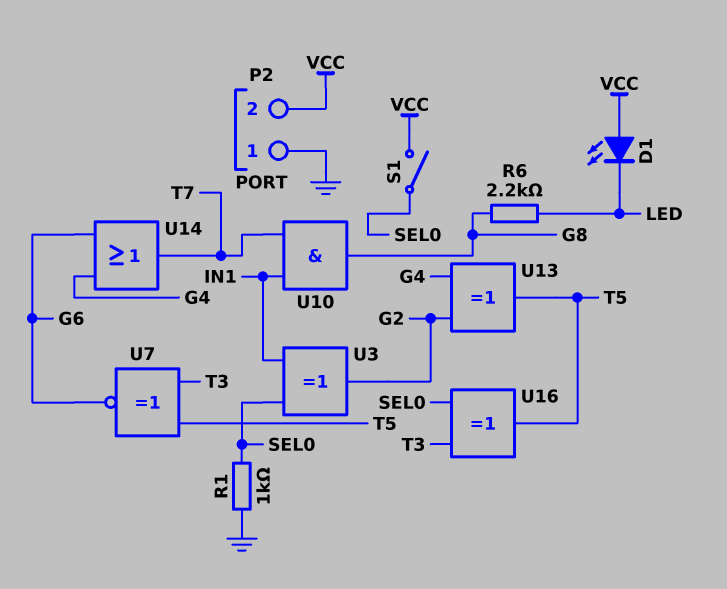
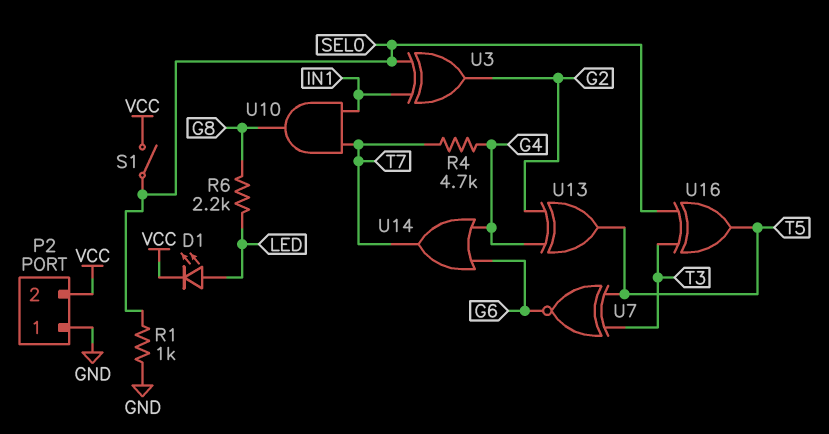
D1: LED (A VCC, K LED) -> LED (A LED, K VCC)
R4: none -> 4.7k (G4, T7)

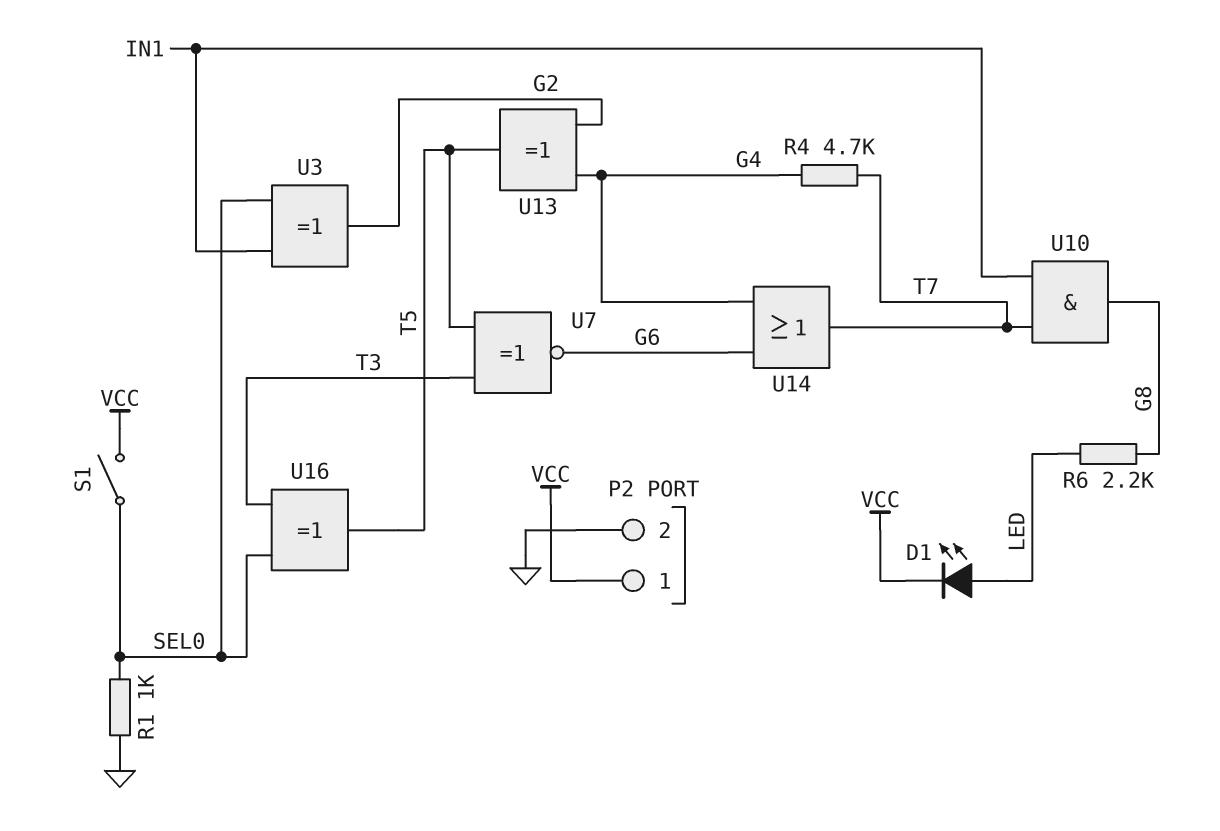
P2 pin 1: GND -> VCC
P2 pin 2: VCC -> GND

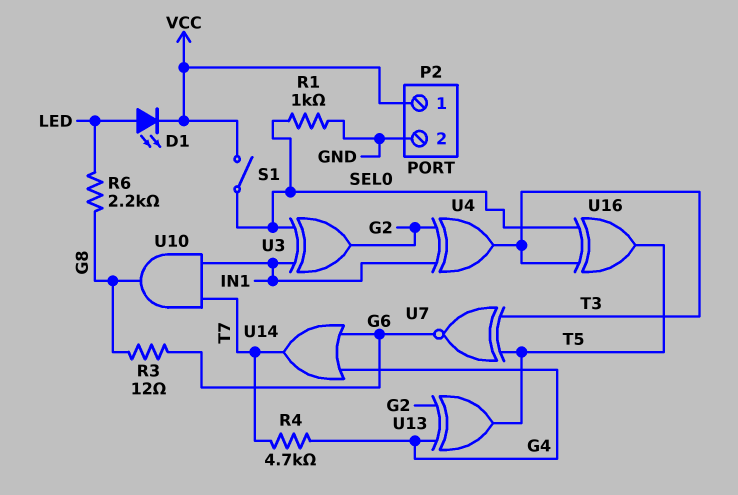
R3: none -> 12 (G6, G8)
U4: none -> XOR (in G2, in IN1, out T3)

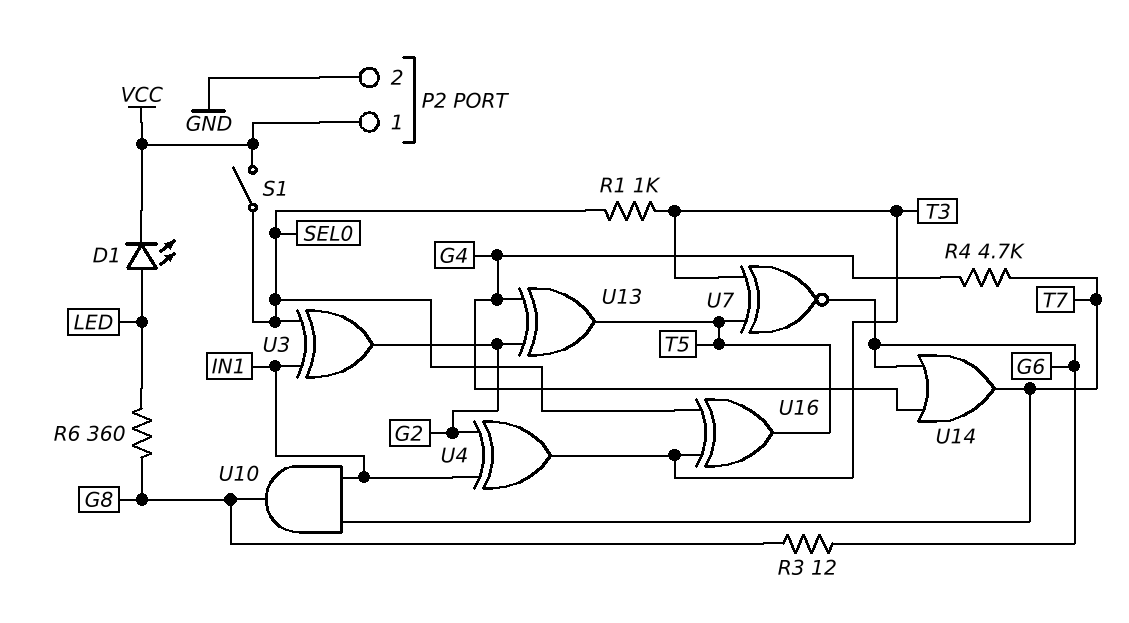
R1: 1k (GND, SEL0) -> 1k (SEL0, T3)
R6: 2.2k (G8, LED) -> 360 (G8, LED)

-------

_What the exercise asks_: All lines from the one containing "R4: none -> 4.7k (G4, T7)" to the last line of the data above, both included, should be printed exactly, and the pictures should not appear.

_Output below_:
R4: none -> 4.7k (G4, T7)

P2 pin 1: GND -> VCC
P2 pin 2: VCC -> GND

R3: none -> 12 (G6, G8)
U4: none -> XOR (in G2, in IN1, out T3)

R1: 1k (GND, SEL0) -> 1k (SEL0, T3)
R6: 2.2k (G8, LED) -> 360 (G8, LED)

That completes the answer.